▶

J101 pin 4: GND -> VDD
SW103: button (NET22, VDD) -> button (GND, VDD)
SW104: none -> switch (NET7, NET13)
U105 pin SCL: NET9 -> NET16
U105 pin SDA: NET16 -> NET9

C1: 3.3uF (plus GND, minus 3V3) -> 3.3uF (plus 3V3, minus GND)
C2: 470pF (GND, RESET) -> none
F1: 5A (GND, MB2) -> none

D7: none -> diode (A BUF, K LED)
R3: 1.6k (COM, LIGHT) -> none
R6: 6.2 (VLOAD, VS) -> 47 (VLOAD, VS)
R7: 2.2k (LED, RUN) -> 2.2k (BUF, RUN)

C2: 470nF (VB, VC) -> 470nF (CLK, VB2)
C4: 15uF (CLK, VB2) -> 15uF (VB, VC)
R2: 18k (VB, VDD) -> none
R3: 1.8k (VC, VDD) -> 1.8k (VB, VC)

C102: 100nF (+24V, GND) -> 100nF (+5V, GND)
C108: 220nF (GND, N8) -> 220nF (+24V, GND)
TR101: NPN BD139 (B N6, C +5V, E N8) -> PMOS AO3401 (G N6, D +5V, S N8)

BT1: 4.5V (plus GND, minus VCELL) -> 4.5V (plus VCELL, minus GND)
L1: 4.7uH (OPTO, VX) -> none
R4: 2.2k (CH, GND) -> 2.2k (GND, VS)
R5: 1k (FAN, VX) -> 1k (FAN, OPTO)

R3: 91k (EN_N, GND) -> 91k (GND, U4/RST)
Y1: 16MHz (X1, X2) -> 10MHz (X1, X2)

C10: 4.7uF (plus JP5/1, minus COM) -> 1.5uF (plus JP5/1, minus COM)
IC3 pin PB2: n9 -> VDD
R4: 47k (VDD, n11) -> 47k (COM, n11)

◀

REQUIRED WORK: Print only the lines from the one with "C10: 4.7uF (plus" to the end of the records, both included.

RESPONSE TO THIS TASK:
C10: 4.7uF (plus JP5/1, minus COM) -> 1.5uF (plus JP5/1, minus COM)
IC3 pin PB2: n9 -> VDD
R4: 47k (VDD, n11) -> 47k (COM, n11)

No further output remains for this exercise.